Before you reproduce the entries that follow, strip out any image they contain and keep the rest exact.

# Records
────

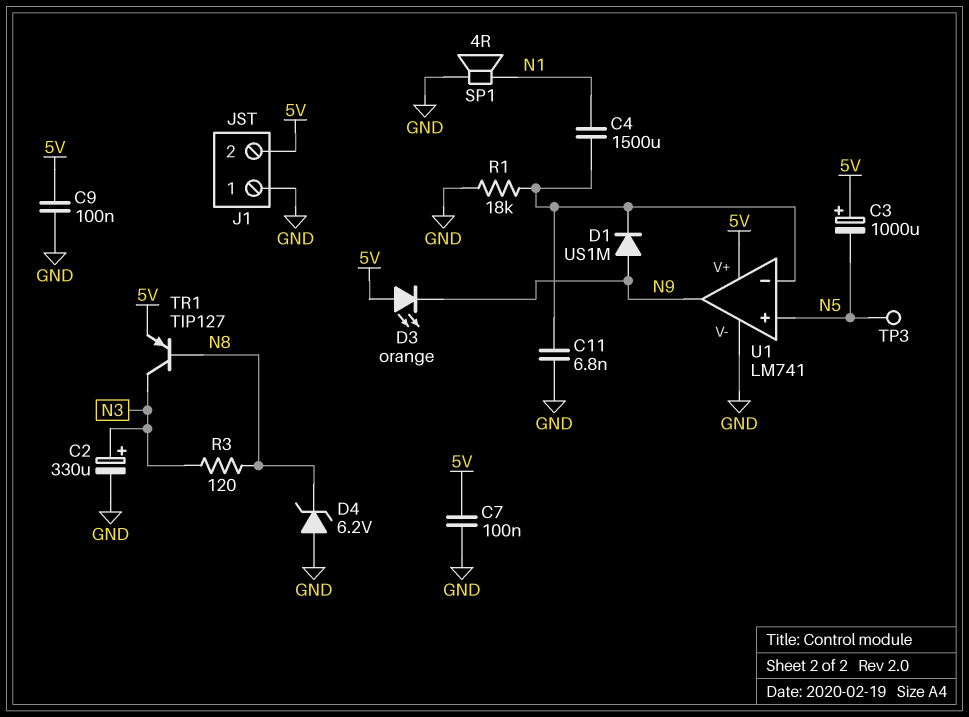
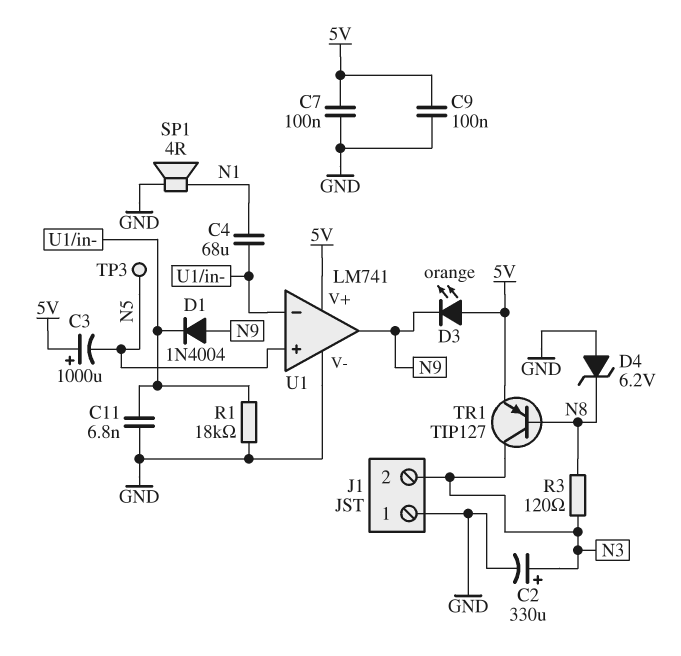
C4: 1500uF (N1, U1/in-) -> 68uF (N1, U1/in-)
D1: diode US1M (A N9, K U1/in-) -> diode 1N4004 (A N9, K U1/in-)
J1 pin 2: 5V -> N3

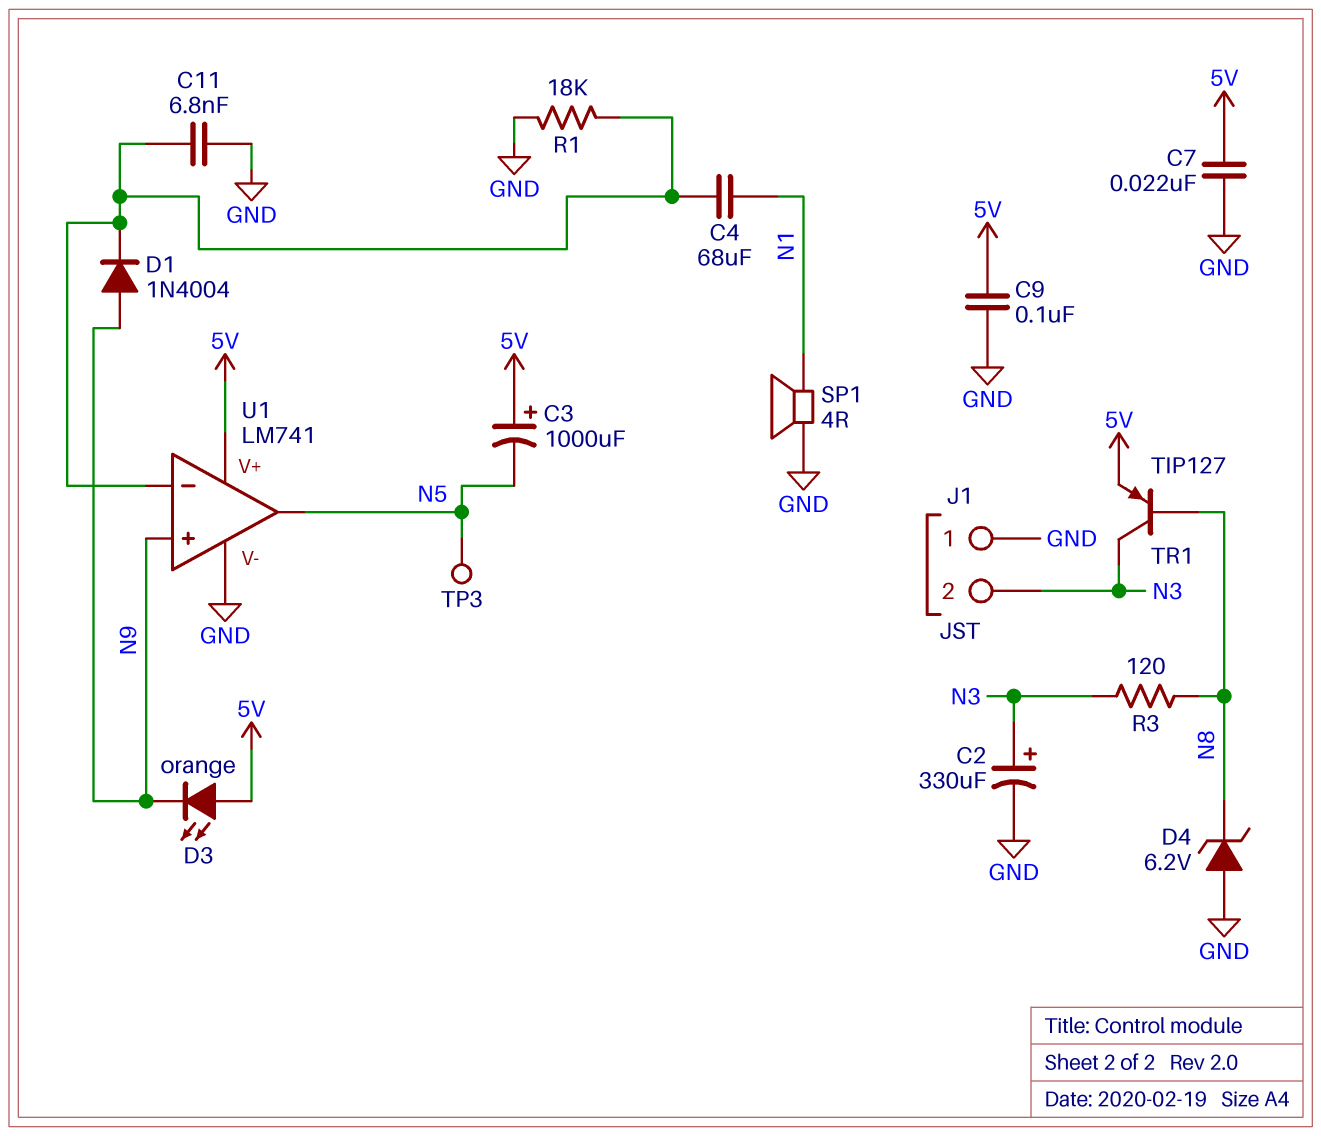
C7: 100nF (5V, GND) -> 22nF (5V, GND)
U1 pin in+: N5 -> N9
U1 pin out: N9 -> N5

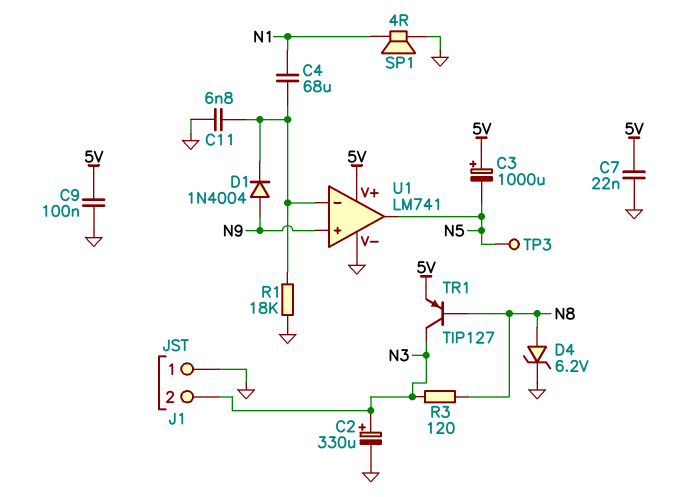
D3: LED orange (A 5V, K N9) -> none
D4: zener 6.2V (A GND, K N8) -> zener 6.2V (A N8, K GND)

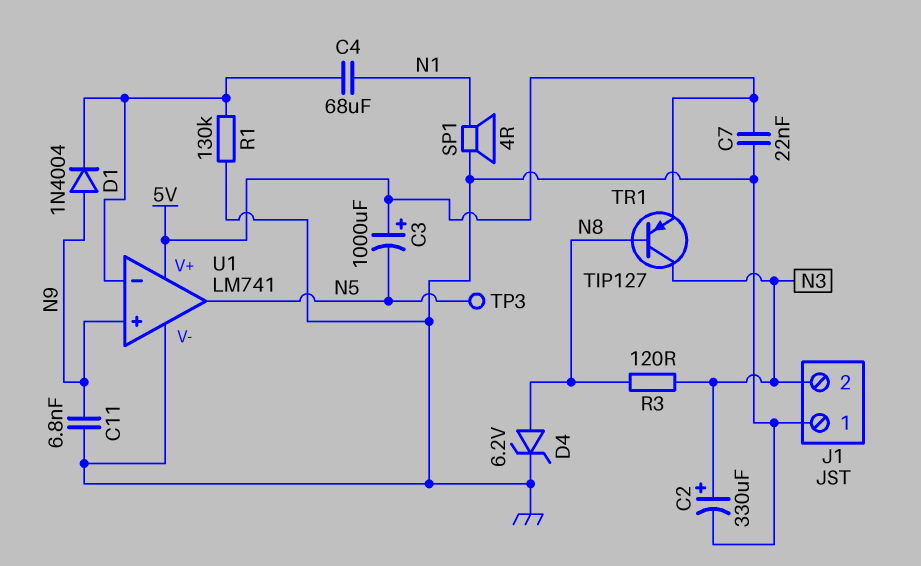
C9: 100nF (5V, GND) -> none
C11: 6.8nF (GND, U1/in-) -> 6.8nF (GND, N9)
R1: 18k (GND, U1/in-) -> 130k (GND, U1/in-)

────

# Output
C4: 1500uF (N1, U1/in-) -> 68uF (N1, U1/in-)
D1: diode US1M (A N9, K U1/in-) -> diode 1N4004 (A N9, K U1/in-)
J1 pin 2: 5V -> N3

C7: 100nF (5V, GND) -> 22nF (5V, GND)
U1 pin in+: N5 -> N9
U1 pin out: N9 -> N5

D3: LED orange (A 5V, K N9) -> none
D4: zener 6.2V (A GND, K N8) -> zener 6.2V (A N8, K GND)

C9: 100nF (5V, GND) -> none
C11: 6.8nF (GND, U1/in-) -> 6.8nF (GND, N9)
R1: 18k (GND, U1/in-) -> 130k (GND, U1/in-)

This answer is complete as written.